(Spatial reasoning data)
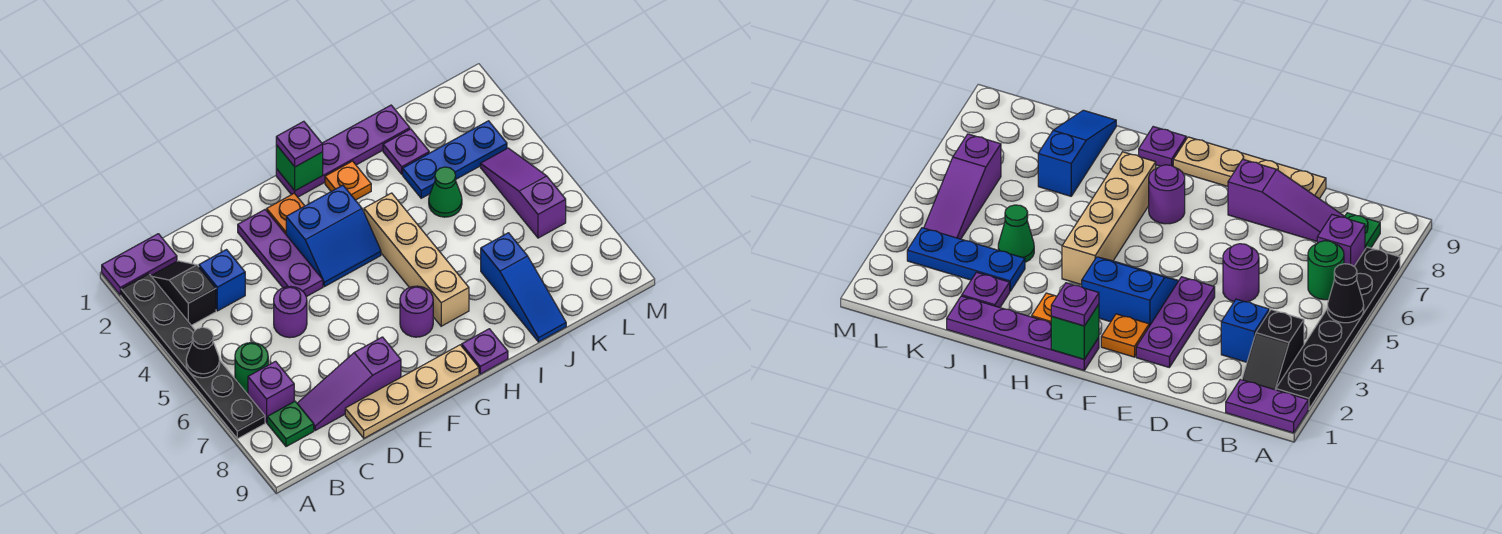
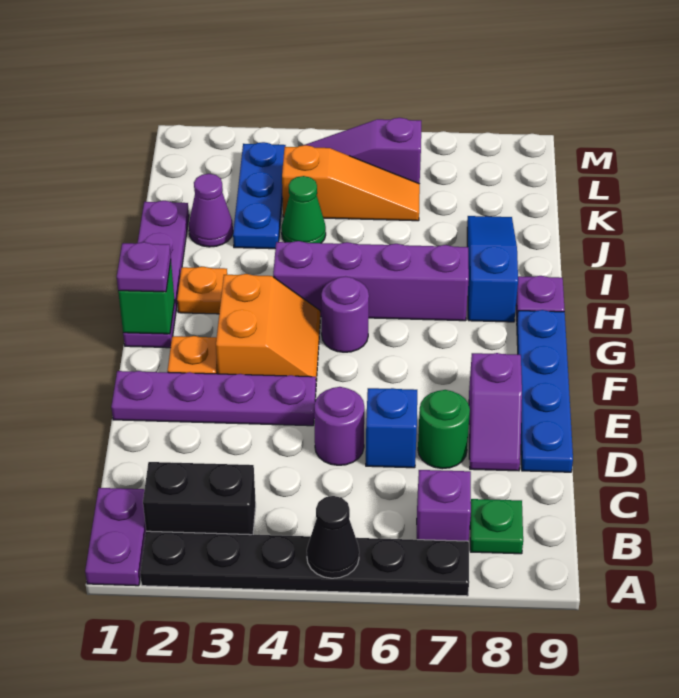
black 1x2 slope [151,261,216,325] -> black 1x2 brick [143,462,256,535]
green 1x1 round brick [235,343,268,393] -> green 1x1 round brick moved to [418,390,470,469]
blue 1x1 brick [199,250,245,311] -> blue 1x1 brick moved to [366,388,417,468]
purple 1x3 slope [297,337,401,430] -> purple 1x2 slope [469,353,522,471]
tan 1x4 plate [345,345,479,438] -> blue 1x4 plate [517,310,573,472]
purple 1x3 plate [238,210,323,297] -> purple 1x4 plate [111,371,316,426]
blue 2x2 slope [286,185,381,287] -> orange 2x2 slope [216,274,320,381]
purple 1x1 round brick [400,286,433,337] -> purple 1x1 round brick moved to [321,276,369,352]
tan 1x4 brick [364,193,469,326] -> purple 1x4 brick [273,241,469,321]
purple 1x1 plate [383,129,429,174] -> purple 1x1 cone [189,174,233,247]
blue 1x3 slope [481,233,566,342] -> blue 1x3 slope turned to [467,216,518,322]
none -> orange 1x3 slope [282,145,420,221]

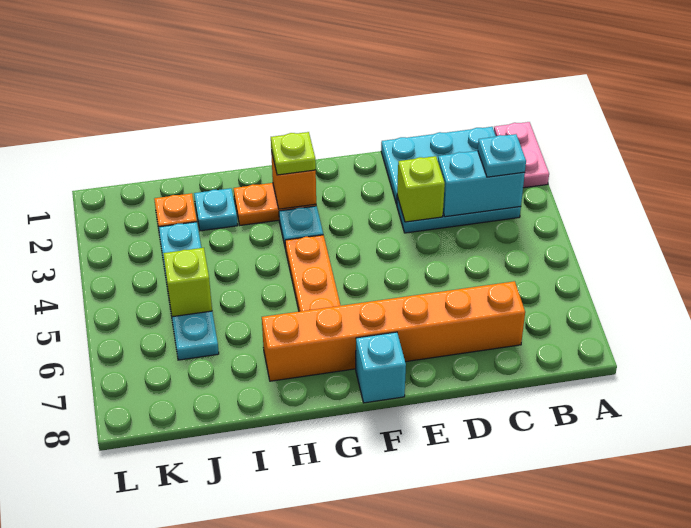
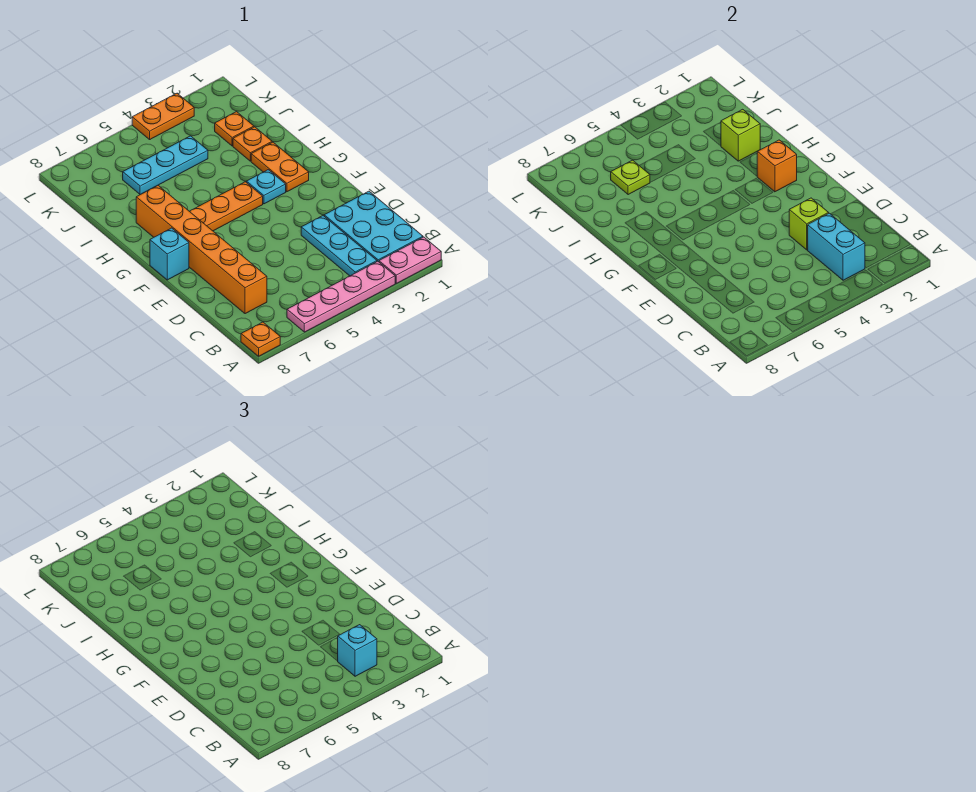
none -> pink 1x4 plate [287,261,395,332]
none -> orange 1x1 plate [241,322,280,356]
cyan 1x1 plate [478,134,526,177] -> cyan 1x1 brick [338,625,377,676]
lime 1x1 plate [271,132,316,175] -> lime 1x1 plate moved to [611,160,650,195]
cyan 1x1 plate [194,188,238,231] -> orange 1x1 plate [233,127,272,161]
cyan 1x4 plate [159,222,219,360] -> cyan 1x3 plate [123,136,208,195]
lime 1x1 brick [163,248,212,317] -> lime 1x1 brick moved to [721,109,760,161]
none -> orange 1x2 plate [132,93,194,139]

Problem description -
In the data above, retype only the stretch from the line with "blue 2x2 slope" through the line with "none -> orange 1x1 plate [241,322,280,356]", word for word, and skip any pictures.

Answer space -
blue 2x2 slope [286,185,381,287] -> orange 2x2 slope [216,274,320,381]
purple 1x1 round brick [400,286,433,337] -> purple 1x1 round brick moved to [321,276,369,352]
tan 1x4 brick [364,193,469,326] -> purple 1x4 brick [273,241,469,321]
purple 1x1 plate [383,129,429,174] -> purple 1x1 cone [189,174,233,247]
blue 1x3 slope [481,233,566,342] -> blue 1x3 slope turned to [467,216,518,322]
none -> orange 1x3 slope [282,145,420,221]

none -> pink 1x4 plate [287,261,395,332]
none -> orange 1x1 plate [241,322,280,356]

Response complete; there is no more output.